=== Material provided ===
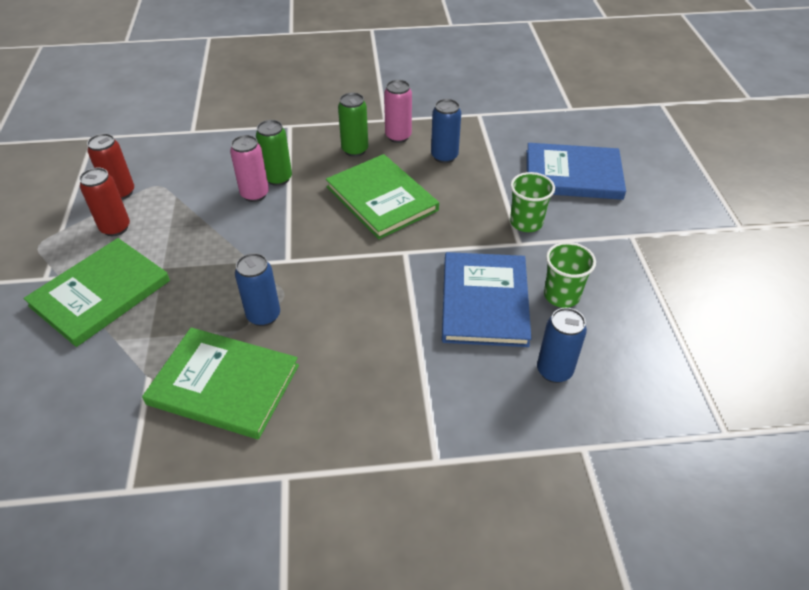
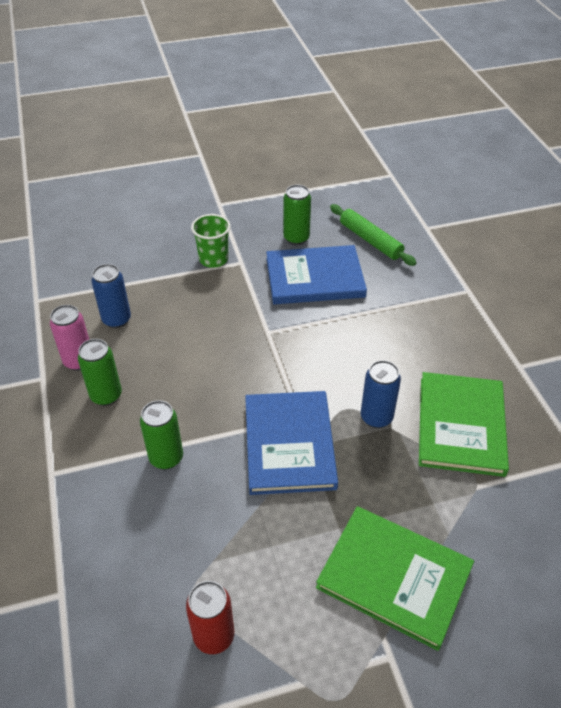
camera: 100 degrees left, 0 degrees up
red can [79,168,130,236] -> none
pink can [230,135,269,202] -> none
green book [326,154,439,239] -> none
blue book [527,143,626,200] -> blue book moved to [245,391,338,495]
blue can [537,308,587,383] -> green rolling pin [330,204,416,266]
green cup [544,242,596,308] -> green can [283,185,311,245]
===
■ **Instruction**
Without altering anything, output all the lines above but none of the images.

■ **Solution to this exercise**
camera: 100 degrees left, 0 degrees up
red can [79,168,130,236] -> none
pink can [230,135,269,202] -> none
green book [326,154,439,239] -> none
blue book [527,143,626,200] -> blue book moved to [245,391,338,495]
blue can [537,308,587,383] -> green rolling pin [330,204,416,266]
green cup [544,242,596,308] -> green can [283,185,311,245]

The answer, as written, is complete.